RECORD SET:
-*-

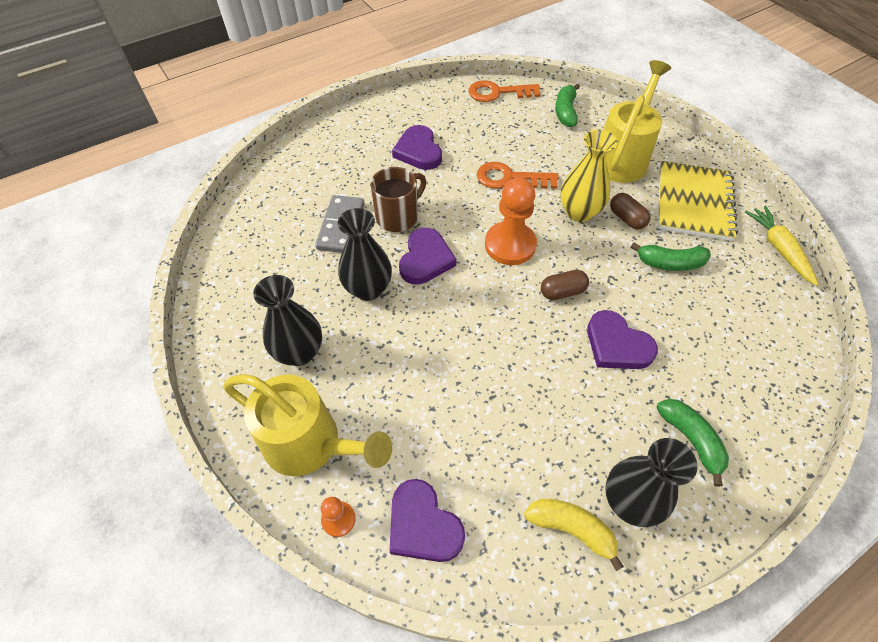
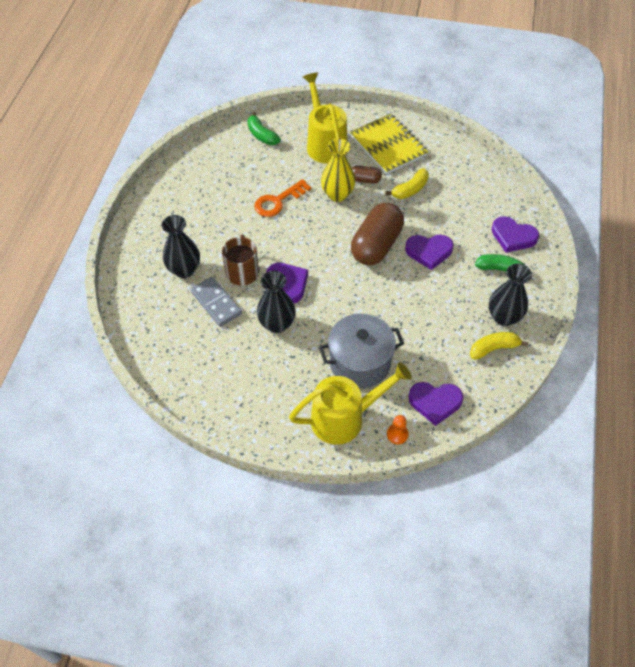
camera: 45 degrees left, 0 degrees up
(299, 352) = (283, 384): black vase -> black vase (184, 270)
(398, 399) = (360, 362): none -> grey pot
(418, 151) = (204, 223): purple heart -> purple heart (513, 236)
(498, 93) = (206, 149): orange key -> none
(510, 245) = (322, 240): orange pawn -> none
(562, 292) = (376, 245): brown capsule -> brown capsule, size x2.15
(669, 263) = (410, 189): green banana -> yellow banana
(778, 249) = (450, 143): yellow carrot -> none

-*-

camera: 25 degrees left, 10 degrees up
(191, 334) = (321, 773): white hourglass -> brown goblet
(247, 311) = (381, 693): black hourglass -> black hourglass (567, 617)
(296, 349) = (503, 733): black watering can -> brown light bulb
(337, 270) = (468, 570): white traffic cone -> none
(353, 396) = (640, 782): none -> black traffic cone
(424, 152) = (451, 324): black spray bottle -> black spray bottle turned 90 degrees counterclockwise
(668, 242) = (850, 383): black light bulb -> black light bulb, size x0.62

-*-

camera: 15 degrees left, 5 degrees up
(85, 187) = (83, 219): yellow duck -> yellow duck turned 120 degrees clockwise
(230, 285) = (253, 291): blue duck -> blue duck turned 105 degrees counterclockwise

-*-

TASK DESCRIPTION: Beginning with the line holding "(398, 399) = (360, 362): none -> grey pot" and ending with the line holding "(778, 249) = (450, 143): yellow", write out the stretch of material above exactly; add no further lines.

WRITTEN ANSWER:
(398, 399) = (360, 362): none -> grey pot
(418, 151) = (204, 223): purple heart -> purple heart (513, 236)
(498, 93) = (206, 149): orange key -> none
(510, 245) = (322, 240): orange pawn -> none
(562, 292) = (376, 245): brown capsule -> brown capsule, size x2.15
(669, 263) = (410, 189): green banana -> yellow banana
(778, 249) = (450, 143): yellow carrot -> none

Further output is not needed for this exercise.